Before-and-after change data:

************

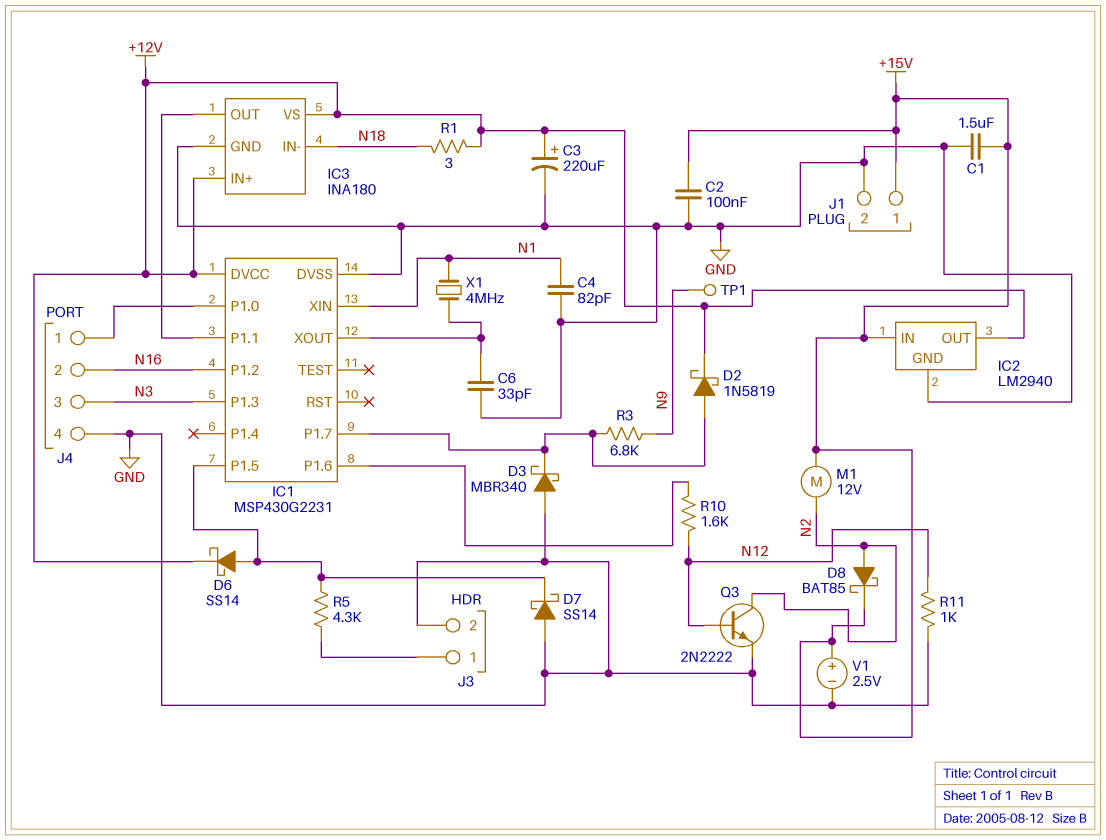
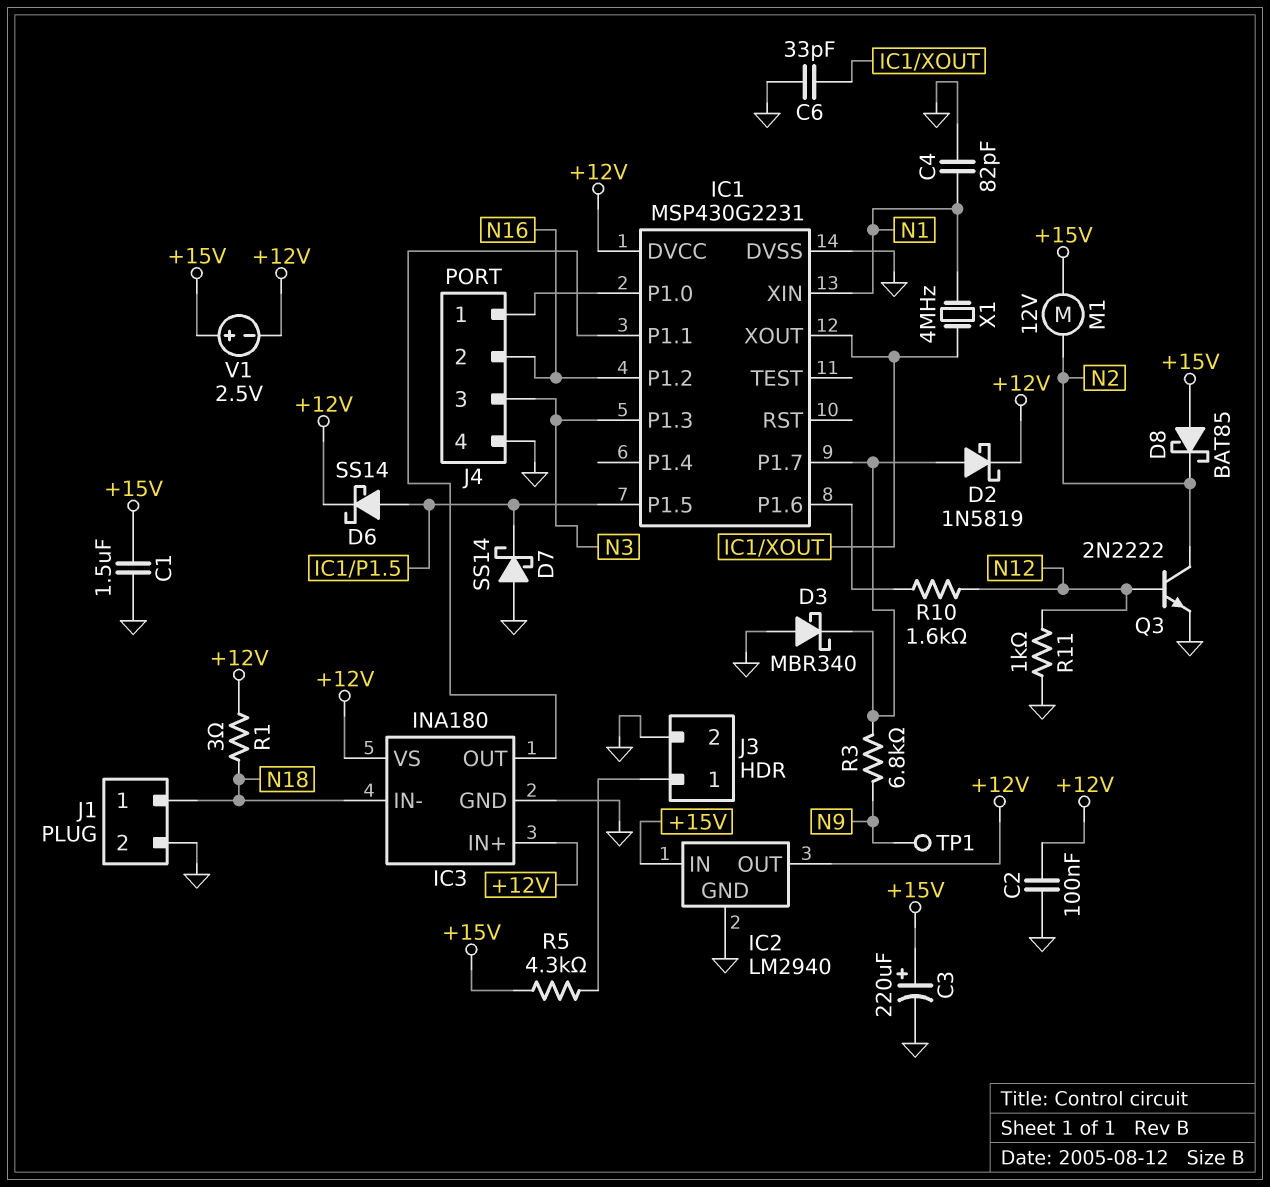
C2: 100nF (+15V, GND) -> 100nF (+12V, GND)
C3: 220uF (plus +12V, minus GND) -> 220uF (plus +15V, minus GND)
D8: schottky BAT85 (A N2, K +15V) -> schottky BAT85 (A +15V, K N2)
J1 pin 1: +15V -> N18
R5: 4.3k (IC1/P1.5, J3/1) -> 4.3k (+15V, J3/1)
V1: 2.5V (plus +15V, minus GND) -> 2.5V (plus +15V, minus +12V)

************

TASK GOAL
Exactly and only the lines from the line containing "C3: 220uF (plus" through the final line of the records above must be returned.

REPLY
C3: 220uF (plus +12V, minus GND) -> 220uF (plus +15V, minus GND)
D8: schottky BAT85 (A N2, K +15V) -> schottky BAT85 (A +15V, K N2)
J1 pin 1: +15V -> N18
R5: 4.3k (IC1/P1.5, J3/1) -> 4.3k (+15V, J3/1)
V1: 2.5V (plus +15V, minus GND) -> 2.5V (plus +15V, minus +12V)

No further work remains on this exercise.